• [REQUIRED WORK]
Rewrite the lines below, replacing every "->" with "to" and changing nothing else. Leave the pictures out of your answer.

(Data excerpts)
____________________

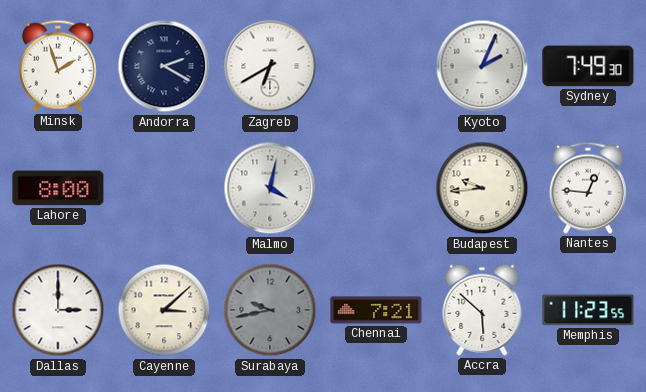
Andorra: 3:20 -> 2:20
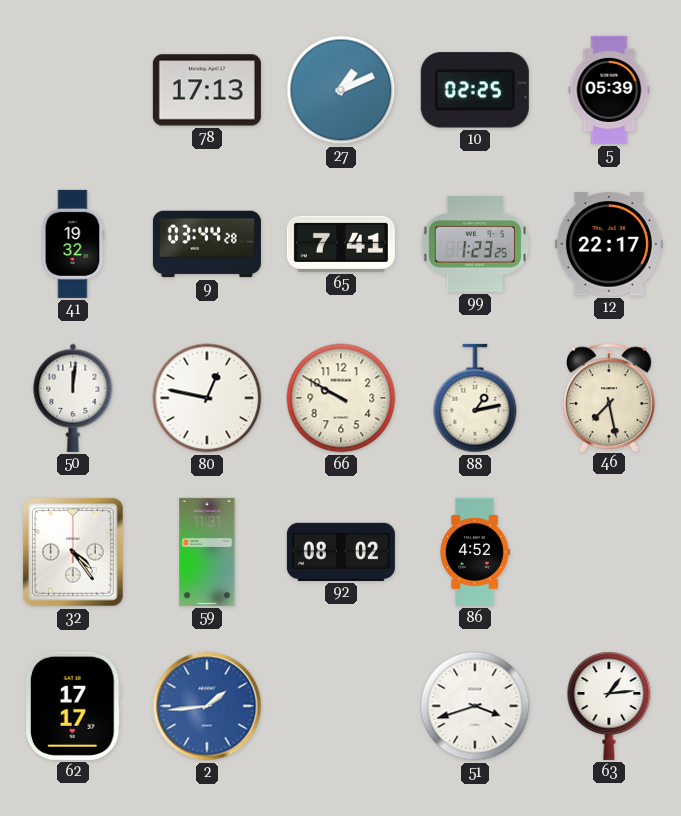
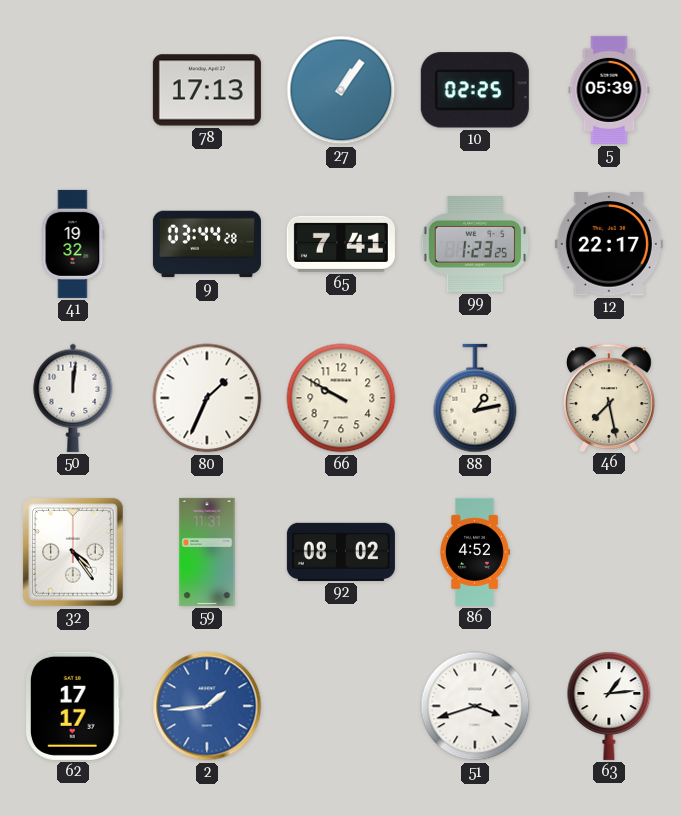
27: 1:11 -> 1:06
80: 12:47 -> 1:34
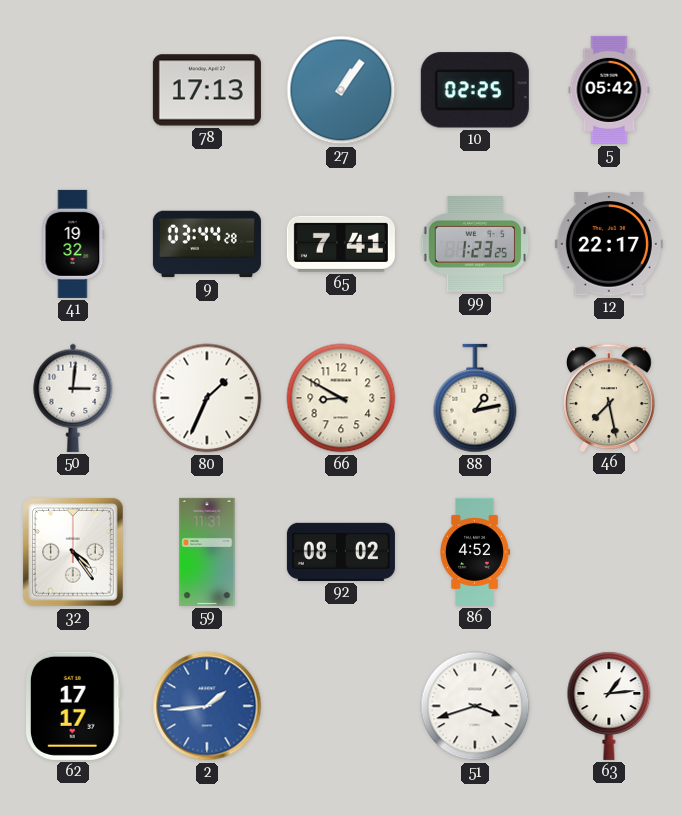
5: 05:39 -> 05:42
50: 12:01 -> 3:01
66: 9:50 -> 8:50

____________________

• [WRITTEN ANSWER]
Andorra: 3:20 to 2:20
27: 1:11 to 1:06
80: 12:47 to 1:34
5: 05:39 to 05:42
50: 12:01 to 3:01
66: 9:50 to 8:50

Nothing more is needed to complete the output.